Task requirements: From the first line to the last, retype everything below exactly, minus the pictures.

※

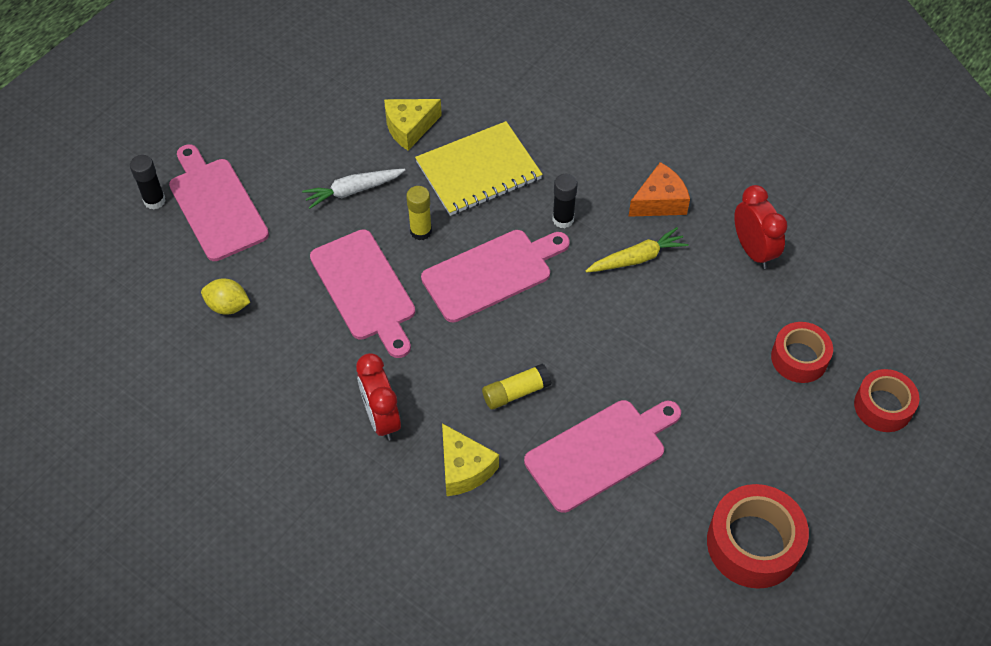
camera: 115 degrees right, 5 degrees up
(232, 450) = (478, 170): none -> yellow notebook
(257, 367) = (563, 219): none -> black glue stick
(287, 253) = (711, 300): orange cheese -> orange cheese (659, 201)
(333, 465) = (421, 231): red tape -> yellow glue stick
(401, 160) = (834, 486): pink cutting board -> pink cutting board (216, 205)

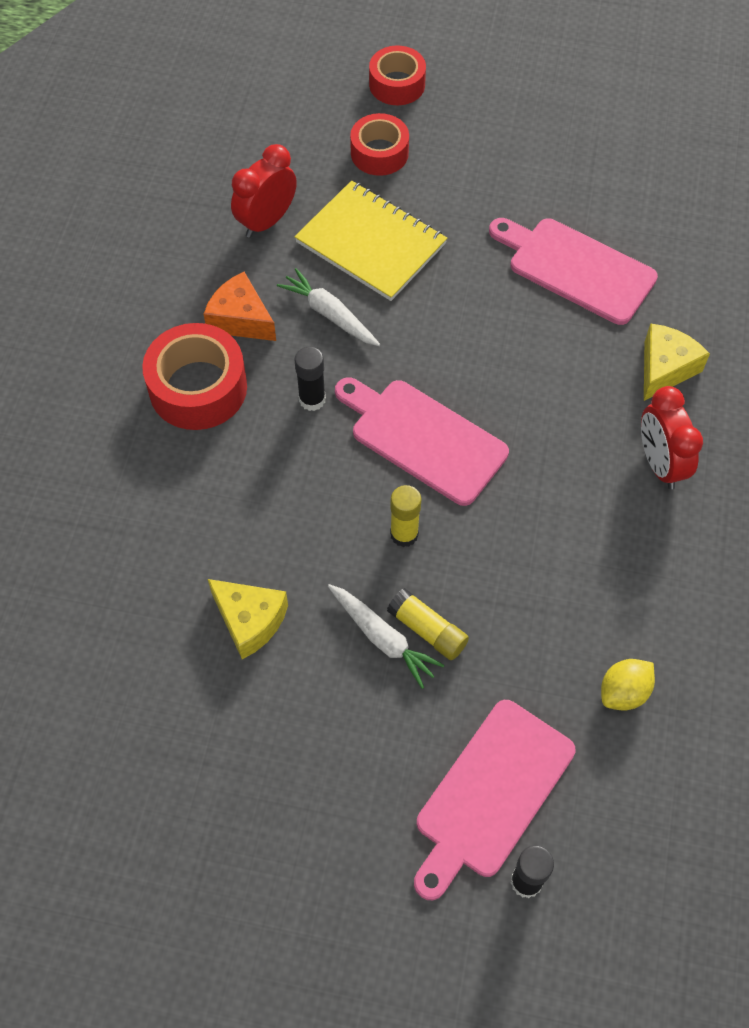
camera: 115 degrees left, 5 degrees up
(228, 306) = (623, 692): yellow lemon -> yellow lemon turned 60 degrees clockwise
(365, 289) = (516, 555): pink cutting board -> none
(381, 418) = (659, 463): red clock -> red clock turned 120 degrees clockwise
(478, 170) = (282, 512): yellow notebook -> yellow notebook (371, 243)
(516, 392) = (555, 359): yellow glue stick -> yellow glue stick (427, 630)
(637, 258) = (330, 314): yellow carrot -> white carrot
(753, 543) = (591, 135): red tape -> red tape (198, 388)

※

Reply:
camera: 115 degrees right, 5 degrees up
(232, 450) = (478, 170): none -> yellow notebook
(257, 367) = (563, 219): none -> black glue stick
(287, 253) = (711, 300): orange cheese -> orange cheese (659, 201)
(333, 465) = (421, 231): red tape -> yellow glue stick
(401, 160) = (834, 486): pink cutting board -> pink cutting board (216, 205)

camera: 115 degrees left, 5 degrees up
(228, 306) = (623, 692): yellow lemon -> yellow lemon turned 60 degrees clockwise
(365, 289) = (516, 555): pink cutting board -> none
(381, 418) = (659, 463): red clock -> red clock turned 120 degrees clockwise
(478, 170) = (282, 512): yellow notebook -> yellow notebook (371, 243)
(516, 392) = (555, 359): yellow glue stick -> yellow glue stick (427, 630)
(637, 258) = (330, 314): yellow carrot -> white carrot
(753, 543) = (591, 135): red tape -> red tape (198, 388)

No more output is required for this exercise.